[Edit tracking data]

..........

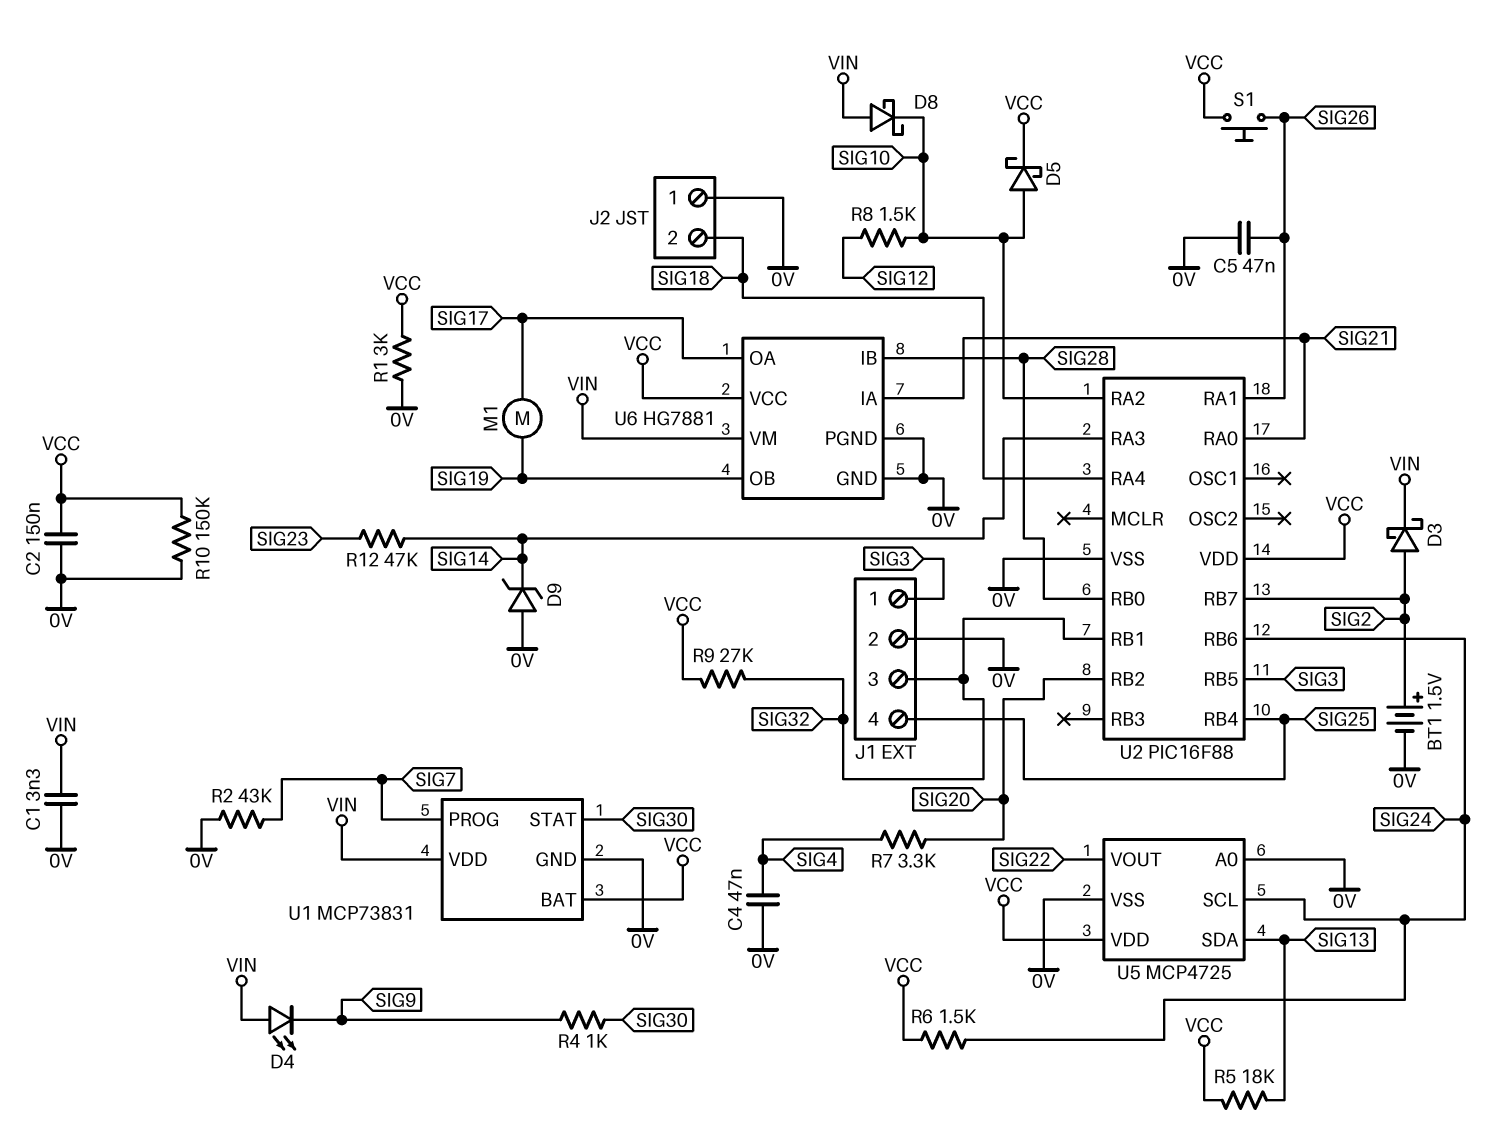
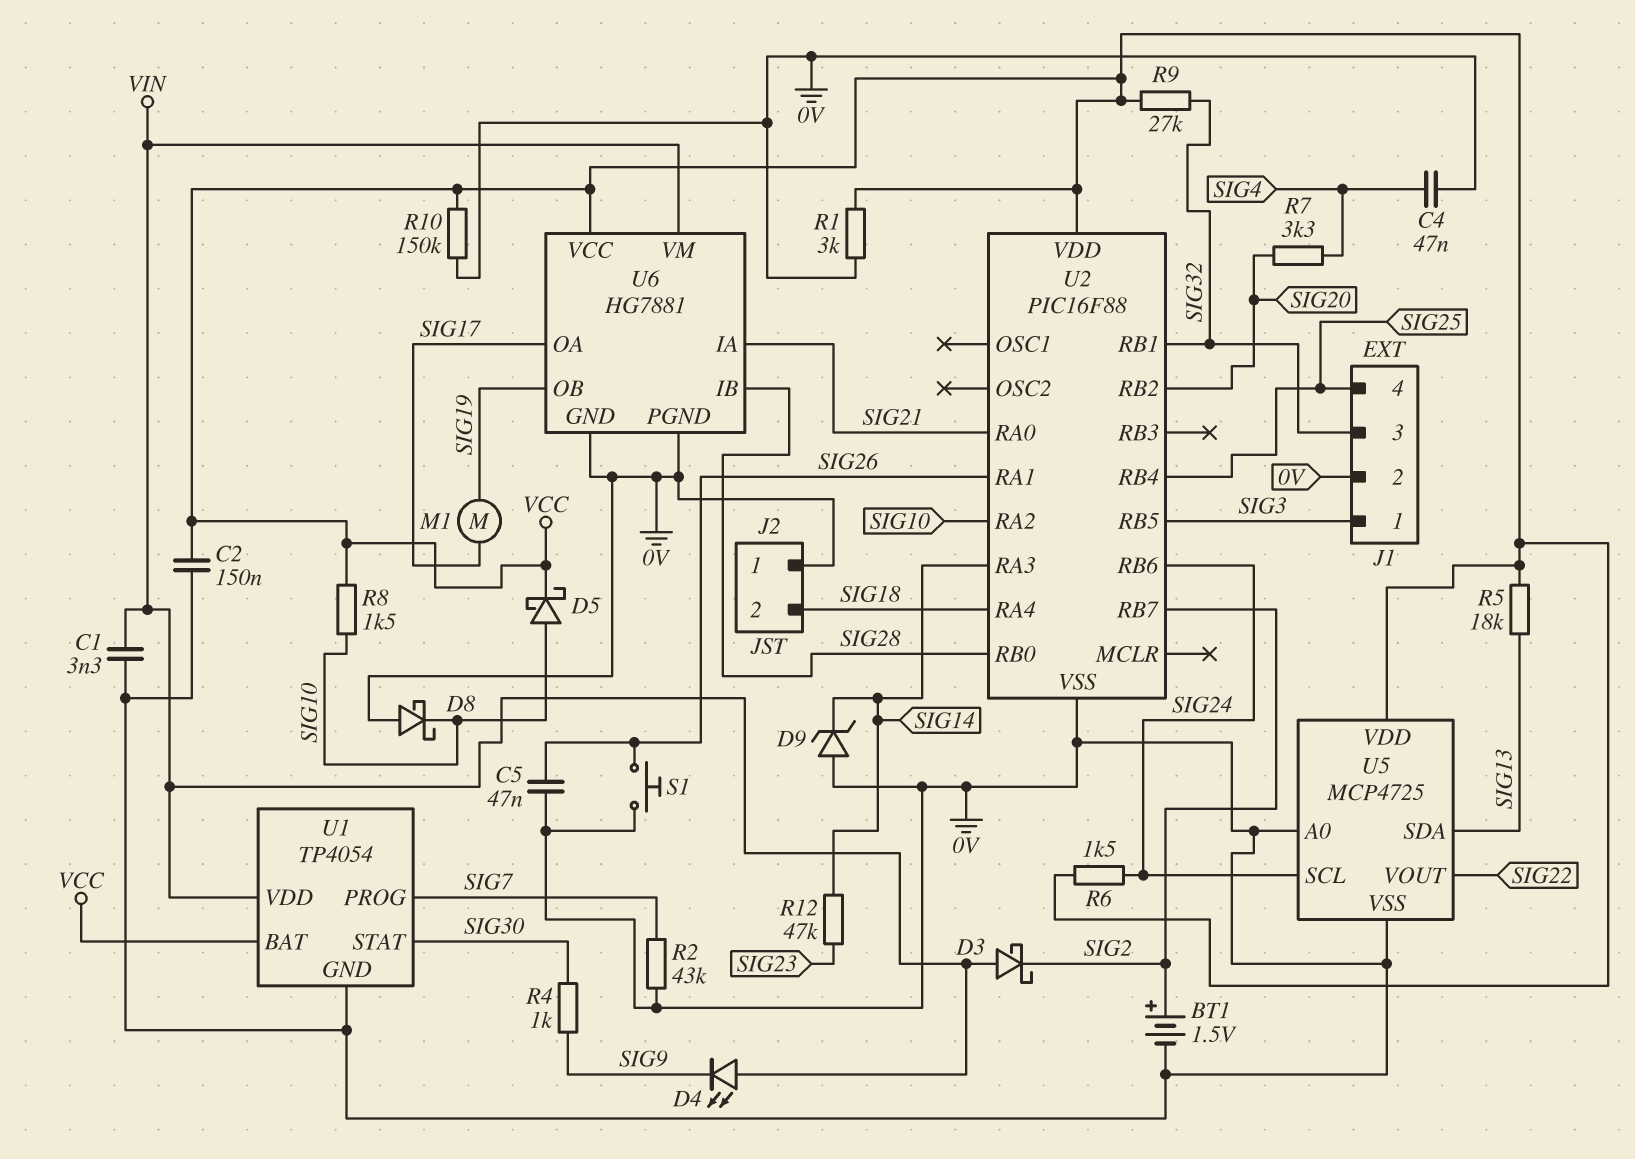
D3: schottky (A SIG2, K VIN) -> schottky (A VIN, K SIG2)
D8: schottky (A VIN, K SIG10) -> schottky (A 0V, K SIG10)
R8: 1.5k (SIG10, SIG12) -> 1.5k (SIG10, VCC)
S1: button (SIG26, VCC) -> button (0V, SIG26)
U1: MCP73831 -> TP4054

..........

WHAT THE EXERCISE ASKS →
Scan the data above and report each line in which "schottky" is present.

ANSWER TO THIS PROBLEM →
D3: schottky (A SIG2, K VIN) -> schottky (A VIN, K SIG2)
D8: schottky (A VIN, K SIG10) -> schottky (A 0V, K SIG10)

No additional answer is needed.